• **Exercise**:
A single figure is required: the number of lines in the listing below containing the word "none".
+++++
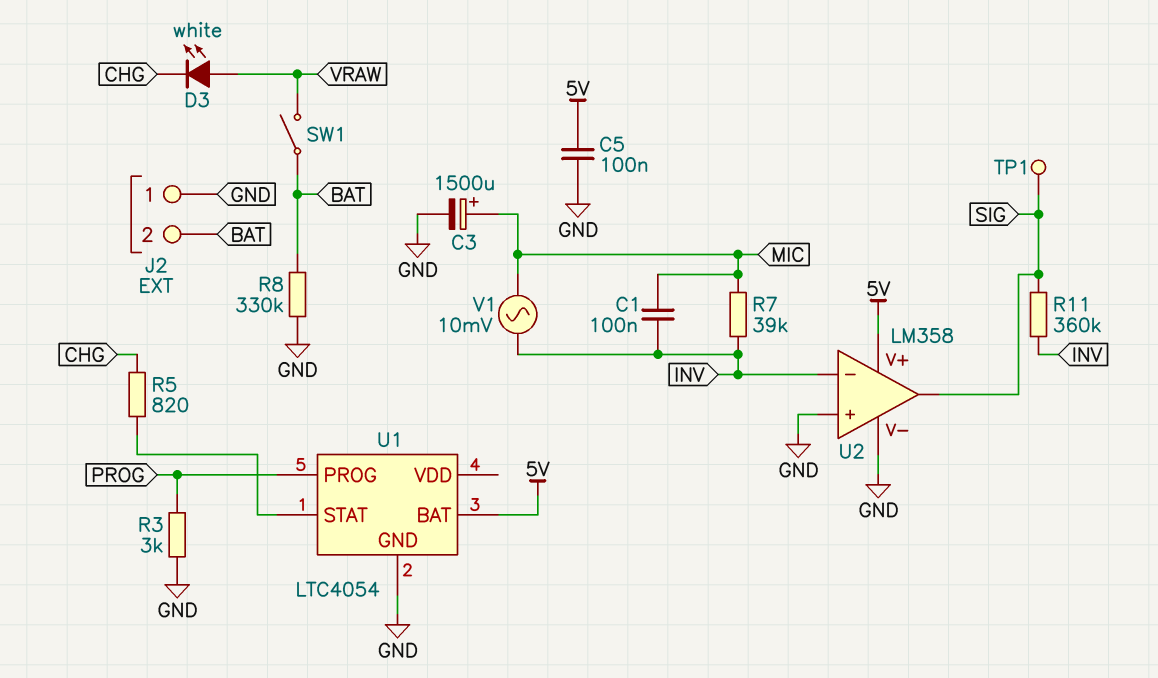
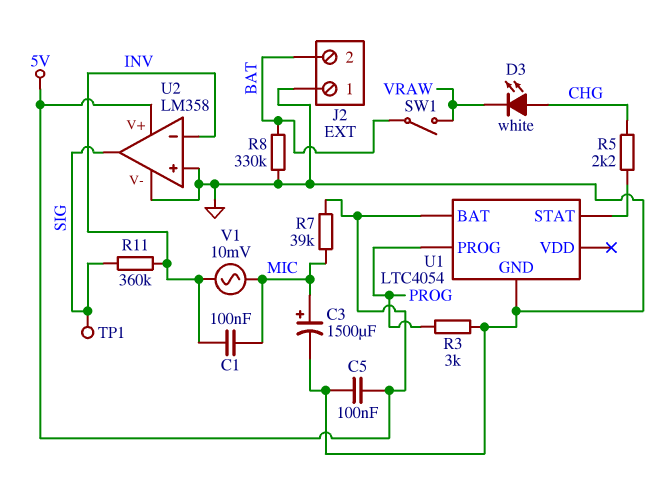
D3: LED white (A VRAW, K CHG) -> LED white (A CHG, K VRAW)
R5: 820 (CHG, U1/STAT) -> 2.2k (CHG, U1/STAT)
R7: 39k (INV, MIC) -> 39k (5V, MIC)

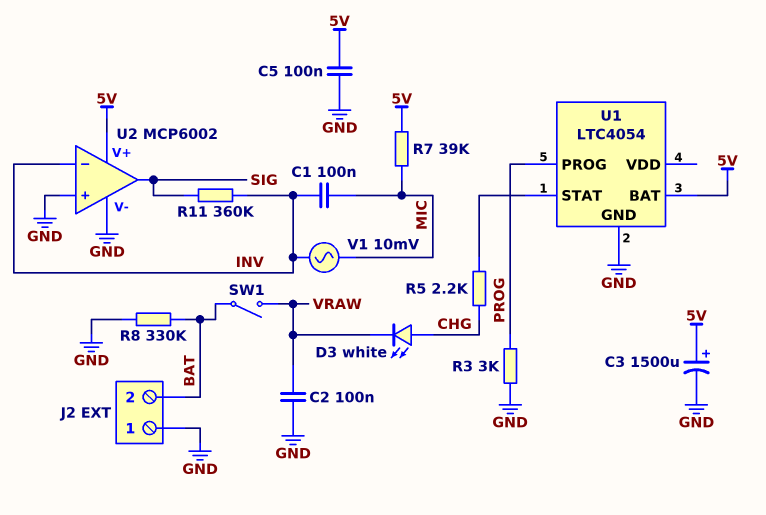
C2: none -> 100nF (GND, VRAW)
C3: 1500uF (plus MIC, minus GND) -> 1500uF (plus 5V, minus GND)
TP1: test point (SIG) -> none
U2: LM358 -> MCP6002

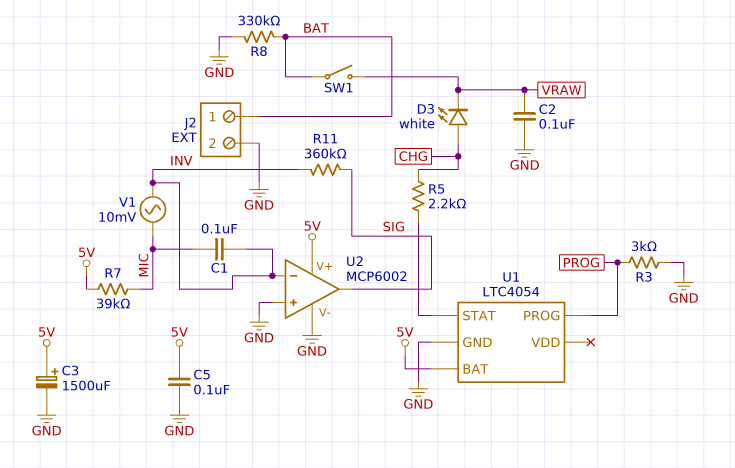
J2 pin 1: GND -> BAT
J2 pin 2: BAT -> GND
+++++
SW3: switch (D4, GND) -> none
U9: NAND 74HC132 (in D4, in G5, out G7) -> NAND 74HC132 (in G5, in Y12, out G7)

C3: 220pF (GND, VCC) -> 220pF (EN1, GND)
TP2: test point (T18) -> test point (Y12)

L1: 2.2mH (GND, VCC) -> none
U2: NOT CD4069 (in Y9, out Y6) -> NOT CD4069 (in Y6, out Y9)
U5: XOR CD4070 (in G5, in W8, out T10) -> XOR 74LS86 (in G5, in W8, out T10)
+++++
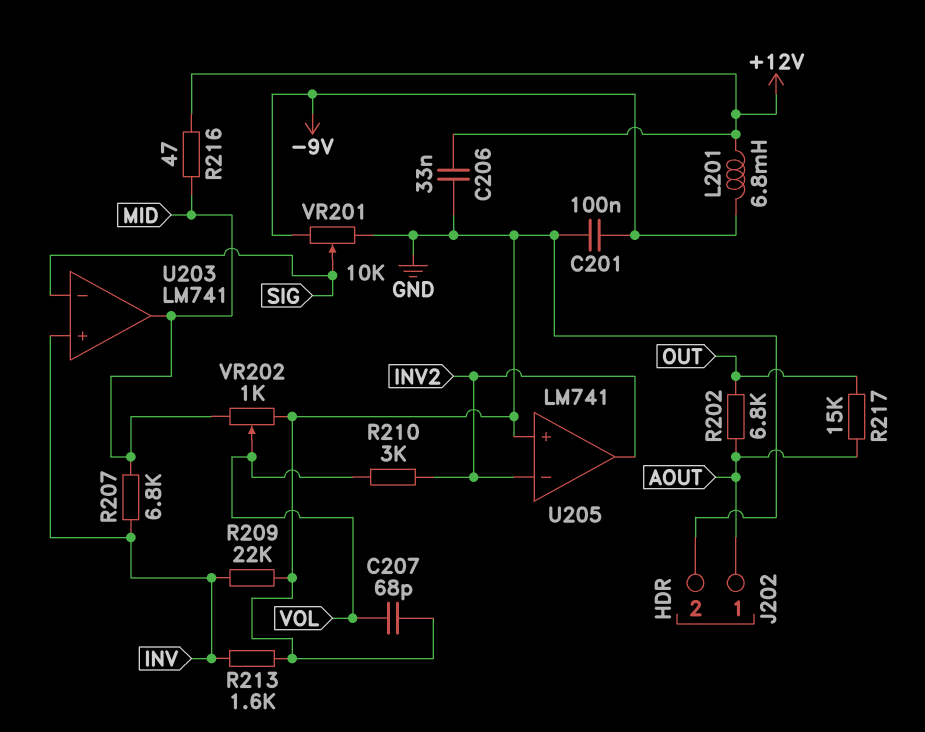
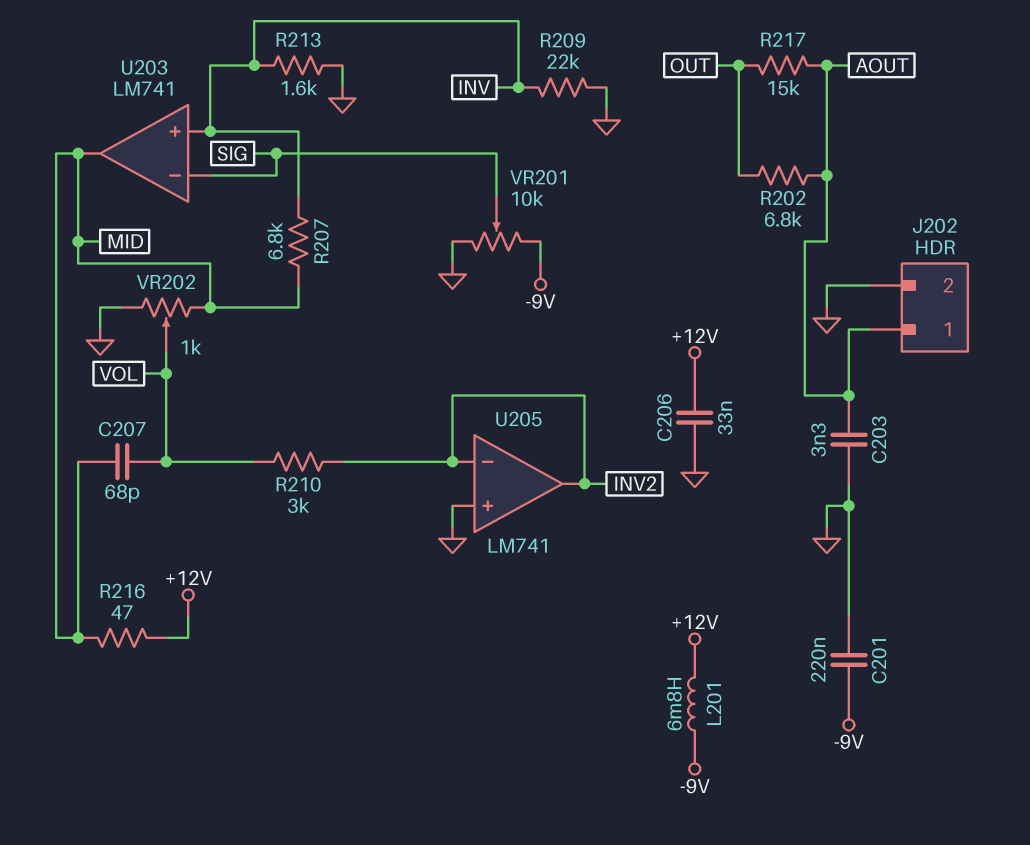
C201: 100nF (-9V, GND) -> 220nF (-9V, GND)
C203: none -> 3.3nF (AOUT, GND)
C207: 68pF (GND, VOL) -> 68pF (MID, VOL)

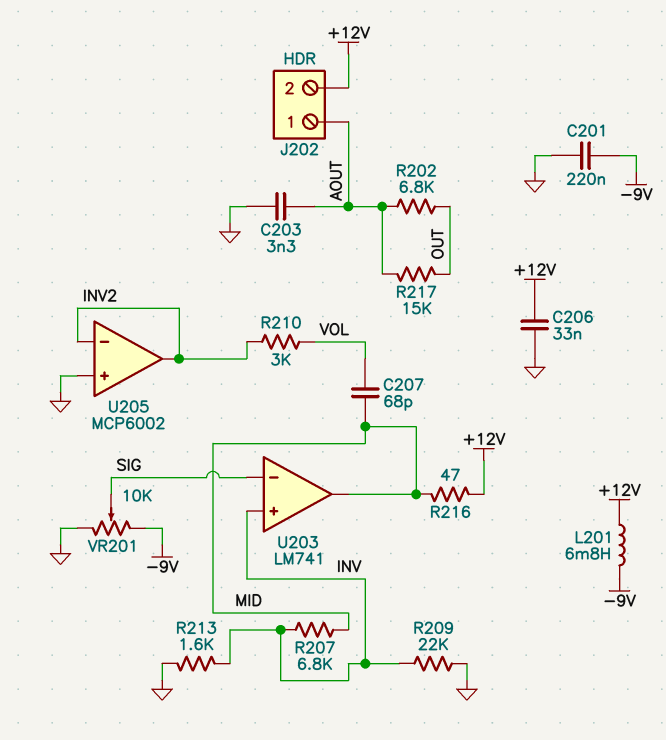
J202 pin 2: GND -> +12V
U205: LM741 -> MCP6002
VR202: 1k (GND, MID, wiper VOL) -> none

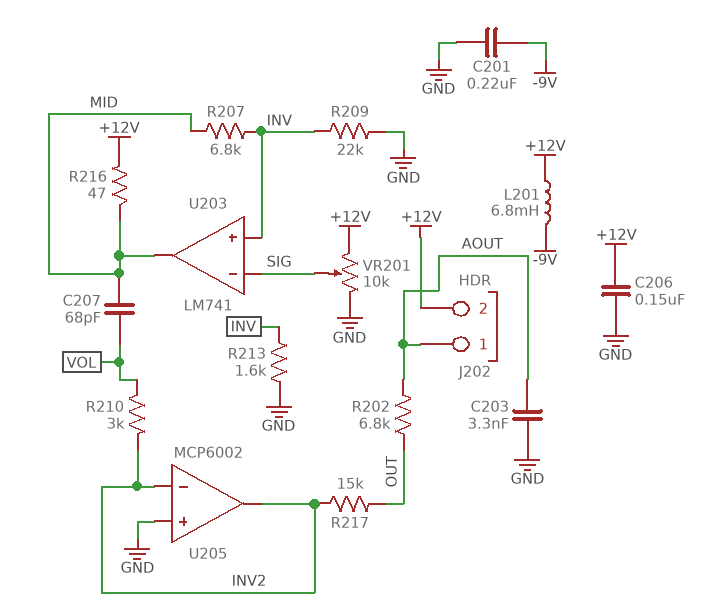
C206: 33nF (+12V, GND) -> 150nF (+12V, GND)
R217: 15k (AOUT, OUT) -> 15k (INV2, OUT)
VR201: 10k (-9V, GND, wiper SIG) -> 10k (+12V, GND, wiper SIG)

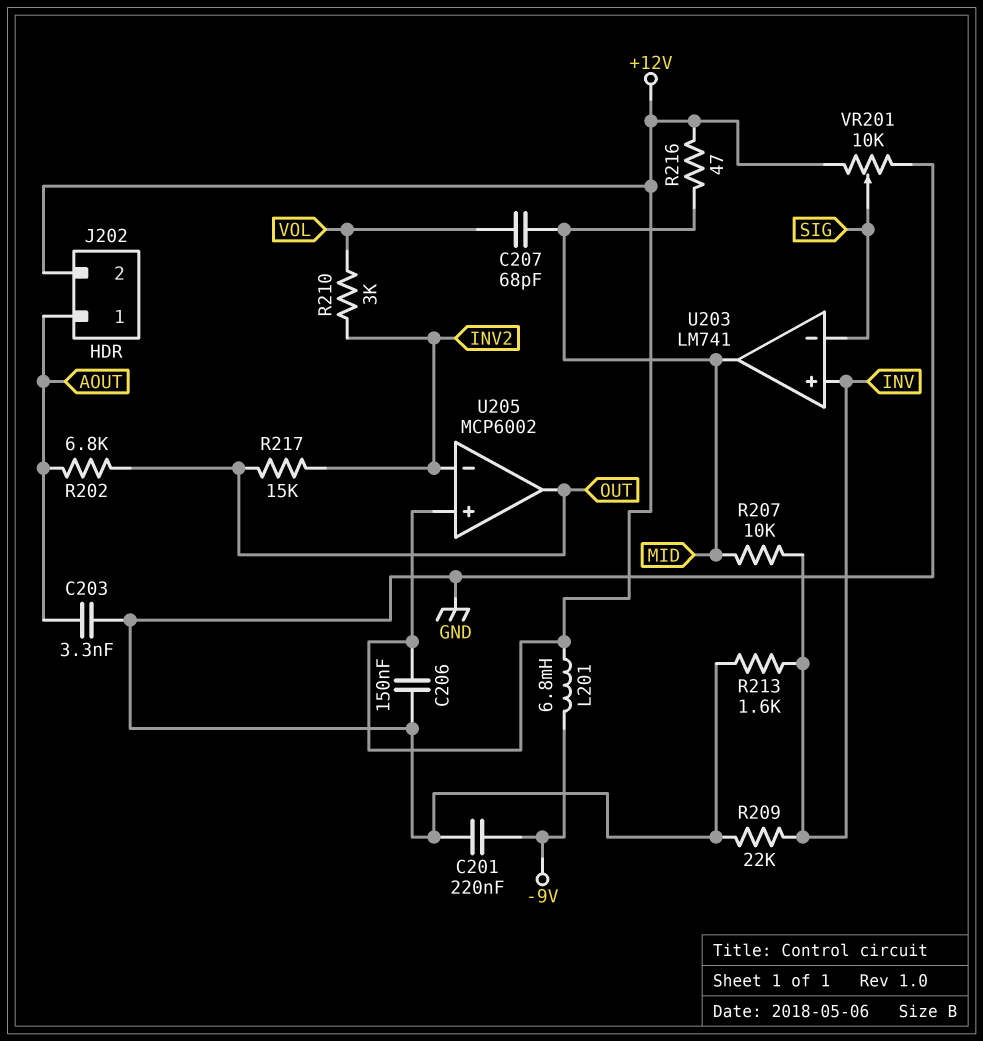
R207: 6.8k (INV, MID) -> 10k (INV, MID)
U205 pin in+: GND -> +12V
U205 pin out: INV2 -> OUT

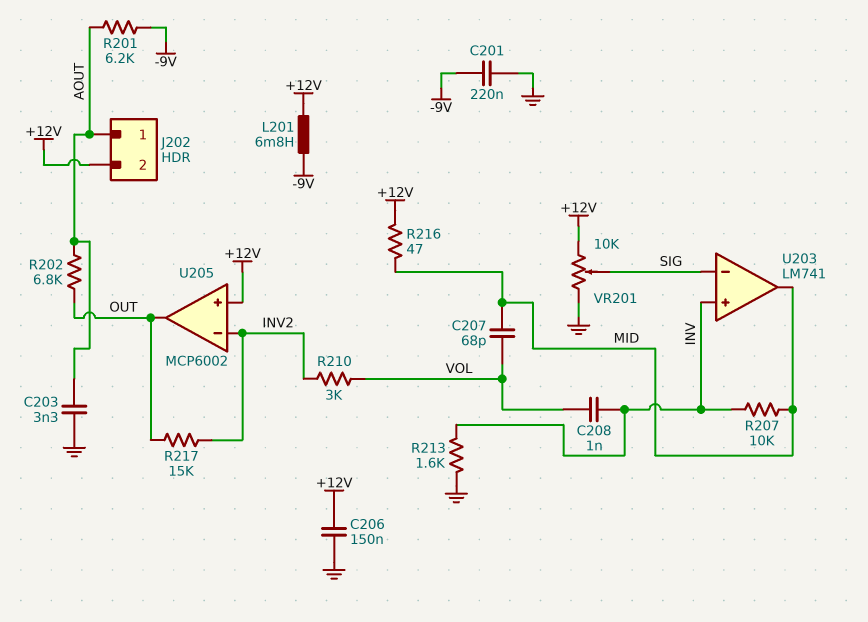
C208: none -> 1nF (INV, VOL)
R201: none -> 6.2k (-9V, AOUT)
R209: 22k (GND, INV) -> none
+++++
• **Expected output**:
9